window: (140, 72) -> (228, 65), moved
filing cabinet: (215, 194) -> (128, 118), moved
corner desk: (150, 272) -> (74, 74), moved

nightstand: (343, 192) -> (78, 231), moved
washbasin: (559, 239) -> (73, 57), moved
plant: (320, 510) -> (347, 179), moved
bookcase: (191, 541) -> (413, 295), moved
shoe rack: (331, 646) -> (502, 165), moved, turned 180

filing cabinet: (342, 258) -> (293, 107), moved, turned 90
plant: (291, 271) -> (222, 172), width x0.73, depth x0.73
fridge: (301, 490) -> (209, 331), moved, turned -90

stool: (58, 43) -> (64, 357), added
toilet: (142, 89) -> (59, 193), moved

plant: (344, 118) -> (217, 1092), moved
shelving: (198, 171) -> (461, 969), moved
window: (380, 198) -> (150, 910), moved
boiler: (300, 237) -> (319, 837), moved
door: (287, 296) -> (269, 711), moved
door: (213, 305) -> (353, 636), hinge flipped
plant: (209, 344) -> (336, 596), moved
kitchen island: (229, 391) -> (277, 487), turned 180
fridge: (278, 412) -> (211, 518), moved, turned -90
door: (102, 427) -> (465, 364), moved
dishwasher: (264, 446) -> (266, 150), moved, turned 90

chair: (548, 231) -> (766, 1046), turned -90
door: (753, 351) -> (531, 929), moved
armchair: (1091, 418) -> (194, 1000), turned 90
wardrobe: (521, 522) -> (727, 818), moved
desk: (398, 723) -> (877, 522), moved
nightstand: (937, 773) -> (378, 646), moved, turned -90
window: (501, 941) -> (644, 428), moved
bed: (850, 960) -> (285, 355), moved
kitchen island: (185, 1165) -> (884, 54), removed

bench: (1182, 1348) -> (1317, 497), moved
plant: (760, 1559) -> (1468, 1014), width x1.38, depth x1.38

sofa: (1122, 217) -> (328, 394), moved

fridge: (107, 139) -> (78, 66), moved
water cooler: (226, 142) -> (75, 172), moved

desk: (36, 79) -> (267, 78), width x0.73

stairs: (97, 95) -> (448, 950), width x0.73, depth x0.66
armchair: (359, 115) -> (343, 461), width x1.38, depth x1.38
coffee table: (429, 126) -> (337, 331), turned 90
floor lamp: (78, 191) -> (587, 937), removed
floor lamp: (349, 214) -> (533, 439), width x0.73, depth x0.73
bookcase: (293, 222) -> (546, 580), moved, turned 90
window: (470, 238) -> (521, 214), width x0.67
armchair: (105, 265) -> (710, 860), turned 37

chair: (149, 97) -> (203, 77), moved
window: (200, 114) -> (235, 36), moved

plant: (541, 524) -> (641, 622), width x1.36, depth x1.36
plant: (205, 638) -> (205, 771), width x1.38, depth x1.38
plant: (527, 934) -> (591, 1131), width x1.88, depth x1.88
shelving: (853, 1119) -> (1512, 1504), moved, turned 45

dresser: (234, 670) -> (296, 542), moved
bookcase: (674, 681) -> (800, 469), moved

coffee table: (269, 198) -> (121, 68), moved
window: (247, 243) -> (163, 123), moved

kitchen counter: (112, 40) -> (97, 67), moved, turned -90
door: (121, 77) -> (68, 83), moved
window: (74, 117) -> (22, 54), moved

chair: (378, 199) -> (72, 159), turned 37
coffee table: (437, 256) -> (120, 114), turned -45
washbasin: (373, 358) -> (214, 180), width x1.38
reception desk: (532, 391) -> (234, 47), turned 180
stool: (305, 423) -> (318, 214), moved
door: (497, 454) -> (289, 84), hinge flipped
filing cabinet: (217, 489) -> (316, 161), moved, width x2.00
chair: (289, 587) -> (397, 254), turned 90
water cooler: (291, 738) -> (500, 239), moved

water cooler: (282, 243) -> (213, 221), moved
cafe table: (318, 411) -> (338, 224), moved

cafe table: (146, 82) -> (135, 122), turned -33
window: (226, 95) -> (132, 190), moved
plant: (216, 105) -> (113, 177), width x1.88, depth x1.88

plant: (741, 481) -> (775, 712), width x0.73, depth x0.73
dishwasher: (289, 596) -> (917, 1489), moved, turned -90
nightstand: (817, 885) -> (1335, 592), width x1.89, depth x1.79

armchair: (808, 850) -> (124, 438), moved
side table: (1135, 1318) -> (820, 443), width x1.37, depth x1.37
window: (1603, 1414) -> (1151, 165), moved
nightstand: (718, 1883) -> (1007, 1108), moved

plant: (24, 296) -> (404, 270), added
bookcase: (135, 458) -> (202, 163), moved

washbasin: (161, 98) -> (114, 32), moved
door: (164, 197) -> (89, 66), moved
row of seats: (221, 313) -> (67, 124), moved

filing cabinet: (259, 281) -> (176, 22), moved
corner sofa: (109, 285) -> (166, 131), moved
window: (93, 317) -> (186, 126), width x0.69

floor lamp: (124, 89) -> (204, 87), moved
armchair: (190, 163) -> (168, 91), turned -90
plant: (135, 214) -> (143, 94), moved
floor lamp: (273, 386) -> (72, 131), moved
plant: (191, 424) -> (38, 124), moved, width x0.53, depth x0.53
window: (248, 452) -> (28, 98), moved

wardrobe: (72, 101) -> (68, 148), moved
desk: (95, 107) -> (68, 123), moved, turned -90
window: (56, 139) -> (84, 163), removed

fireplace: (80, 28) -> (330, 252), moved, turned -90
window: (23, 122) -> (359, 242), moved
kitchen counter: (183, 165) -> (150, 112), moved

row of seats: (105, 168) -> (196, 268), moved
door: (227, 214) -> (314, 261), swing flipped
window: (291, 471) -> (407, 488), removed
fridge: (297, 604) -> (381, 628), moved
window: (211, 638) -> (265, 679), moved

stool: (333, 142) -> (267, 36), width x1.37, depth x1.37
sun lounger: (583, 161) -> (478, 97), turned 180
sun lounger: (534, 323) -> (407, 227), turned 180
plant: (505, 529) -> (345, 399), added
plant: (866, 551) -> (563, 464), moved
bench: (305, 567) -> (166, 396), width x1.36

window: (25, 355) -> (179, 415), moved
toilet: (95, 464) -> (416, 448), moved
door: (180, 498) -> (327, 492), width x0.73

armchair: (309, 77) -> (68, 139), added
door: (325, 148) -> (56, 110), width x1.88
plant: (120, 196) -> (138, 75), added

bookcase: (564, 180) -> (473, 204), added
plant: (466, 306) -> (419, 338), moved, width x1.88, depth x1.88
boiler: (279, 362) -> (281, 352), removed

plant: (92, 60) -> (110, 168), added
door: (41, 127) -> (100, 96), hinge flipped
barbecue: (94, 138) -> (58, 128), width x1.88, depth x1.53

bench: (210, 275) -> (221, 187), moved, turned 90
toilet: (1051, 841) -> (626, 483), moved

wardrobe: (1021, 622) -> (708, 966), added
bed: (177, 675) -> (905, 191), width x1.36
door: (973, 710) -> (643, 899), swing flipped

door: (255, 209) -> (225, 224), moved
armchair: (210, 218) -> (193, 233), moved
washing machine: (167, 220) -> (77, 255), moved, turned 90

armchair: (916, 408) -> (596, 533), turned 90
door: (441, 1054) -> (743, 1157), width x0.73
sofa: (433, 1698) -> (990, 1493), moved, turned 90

__PROBLEM__
Print again the lines of the entries above that fall between the line holding "window: (248, 452) -> (28, 98), moved" and the line holding "fridge: (297, 604) -> (381, 628), moved", inclusive, exactly as they stand.

__TASK OUTPUT__
window: (248, 452) -> (28, 98), moved

wardrobe: (72, 101) -> (68, 148), moved
desk: (95, 107) -> (68, 123), moved, turned -90
window: (56, 139) -> (84, 163), removed

fireplace: (80, 28) -> (330, 252), moved, turned -90
window: (23, 122) -> (359, 242), moved
kitchen counter: (183, 165) -> (150, 112), moved

row of seats: (105, 168) -> (196, 268), moved
door: (227, 214) -> (314, 261), swing flipped
window: (291, 471) -> (407, 488), removed
fridge: (297, 604) -> (381, 628), moved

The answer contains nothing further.